Dataset entries

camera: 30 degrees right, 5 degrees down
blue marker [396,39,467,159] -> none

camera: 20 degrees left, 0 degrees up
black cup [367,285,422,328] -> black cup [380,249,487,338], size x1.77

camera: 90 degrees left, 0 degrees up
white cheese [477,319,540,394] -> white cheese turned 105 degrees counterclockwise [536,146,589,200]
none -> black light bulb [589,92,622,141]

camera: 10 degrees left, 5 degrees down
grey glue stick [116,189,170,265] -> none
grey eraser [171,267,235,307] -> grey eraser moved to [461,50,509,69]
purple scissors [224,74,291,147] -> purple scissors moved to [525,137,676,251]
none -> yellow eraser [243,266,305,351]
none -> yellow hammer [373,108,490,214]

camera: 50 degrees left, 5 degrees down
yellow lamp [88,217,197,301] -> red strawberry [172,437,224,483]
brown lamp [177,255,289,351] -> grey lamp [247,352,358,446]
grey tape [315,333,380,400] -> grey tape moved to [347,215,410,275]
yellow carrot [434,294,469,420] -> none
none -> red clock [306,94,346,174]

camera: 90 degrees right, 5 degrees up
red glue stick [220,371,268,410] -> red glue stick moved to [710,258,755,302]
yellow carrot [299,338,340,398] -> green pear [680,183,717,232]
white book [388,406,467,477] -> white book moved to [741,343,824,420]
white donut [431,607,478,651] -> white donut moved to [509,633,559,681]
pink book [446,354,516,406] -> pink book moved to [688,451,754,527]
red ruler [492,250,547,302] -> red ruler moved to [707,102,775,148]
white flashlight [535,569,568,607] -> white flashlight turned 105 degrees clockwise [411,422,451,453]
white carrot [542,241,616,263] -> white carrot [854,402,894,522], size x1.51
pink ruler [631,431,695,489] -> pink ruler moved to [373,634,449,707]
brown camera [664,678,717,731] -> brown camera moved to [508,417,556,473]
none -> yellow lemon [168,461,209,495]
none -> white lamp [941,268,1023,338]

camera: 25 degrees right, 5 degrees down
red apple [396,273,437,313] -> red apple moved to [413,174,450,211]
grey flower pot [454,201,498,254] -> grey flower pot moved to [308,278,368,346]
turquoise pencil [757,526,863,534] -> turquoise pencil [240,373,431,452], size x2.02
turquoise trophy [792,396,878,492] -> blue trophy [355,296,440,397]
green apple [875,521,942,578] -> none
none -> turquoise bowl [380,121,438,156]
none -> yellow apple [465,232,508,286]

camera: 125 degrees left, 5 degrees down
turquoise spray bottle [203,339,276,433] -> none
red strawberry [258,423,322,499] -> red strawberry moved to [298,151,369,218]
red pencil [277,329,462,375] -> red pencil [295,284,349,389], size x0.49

Required work:
Repeat every entry exactly, leaving nothing out.

Solved exercise:
camera: 30 degrees right, 5 degrees down
blue marker [396,39,467,159] -> none

camera: 20 degrees left, 0 degrees up
black cup [367,285,422,328] -> black cup [380,249,487,338], size x1.77

camera: 90 degrees left, 0 degrees up
white cheese [477,319,540,394] -> white cheese turned 105 degrees counterclockwise [536,146,589,200]
none -> black light bulb [589,92,622,141]

camera: 10 degrees left, 5 degrees down
grey glue stick [116,189,170,265] -> none
grey eraser [171,267,235,307] -> grey eraser moved to [461,50,509,69]
purple scissors [224,74,291,147] -> purple scissors moved to [525,137,676,251]
none -> yellow eraser [243,266,305,351]
none -> yellow hammer [373,108,490,214]

camera: 50 degrees left, 5 degrees down
yellow lamp [88,217,197,301] -> red strawberry [172,437,224,483]
brown lamp [177,255,289,351] -> grey lamp [247,352,358,446]
grey tape [315,333,380,400] -> grey tape moved to [347,215,410,275]
yellow carrot [434,294,469,420] -> none
none -> red clock [306,94,346,174]

camera: 90 degrees right, 5 degrees up
red glue stick [220,371,268,410] -> red glue stick moved to [710,258,755,302]
yellow carrot [299,338,340,398] -> green pear [680,183,717,232]
white book [388,406,467,477] -> white book moved to [741,343,824,420]
white donut [431,607,478,651] -> white donut moved to [509,633,559,681]
pink book [446,354,516,406] -> pink book moved to [688,451,754,527]
red ruler [492,250,547,302] -> red ruler moved to [707,102,775,148]
white flashlight [535,569,568,607] -> white flashlight turned 105 degrees clockwise [411,422,451,453]
white carrot [542,241,616,263] -> white carrot [854,402,894,522], size x1.51
pink ruler [631,431,695,489] -> pink ruler moved to [373,634,449,707]
brown camera [664,678,717,731] -> brown camera moved to [508,417,556,473]
none -> yellow lemon [168,461,209,495]
none -> white lamp [941,268,1023,338]

camera: 25 degrees right, 5 degrees down
red apple [396,273,437,313] -> red apple moved to [413,174,450,211]
grey flower pot [454,201,498,254] -> grey flower pot moved to [308,278,368,346]
turquoise pencil [757,526,863,534] -> turquoise pencil [240,373,431,452], size x2.02
turquoise trophy [792,396,878,492] -> blue trophy [355,296,440,397]
green apple [875,521,942,578] -> none
none -> turquoise bowl [380,121,438,156]
none -> yellow apple [465,232,508,286]

camera: 125 degrees left, 5 degrees down
turquoise spray bottle [203,339,276,433] -> none
red strawberry [258,423,322,499] -> red strawberry moved to [298,151,369,218]
red pencil [277,329,462,375] -> red pencil [295,284,349,389], size x0.49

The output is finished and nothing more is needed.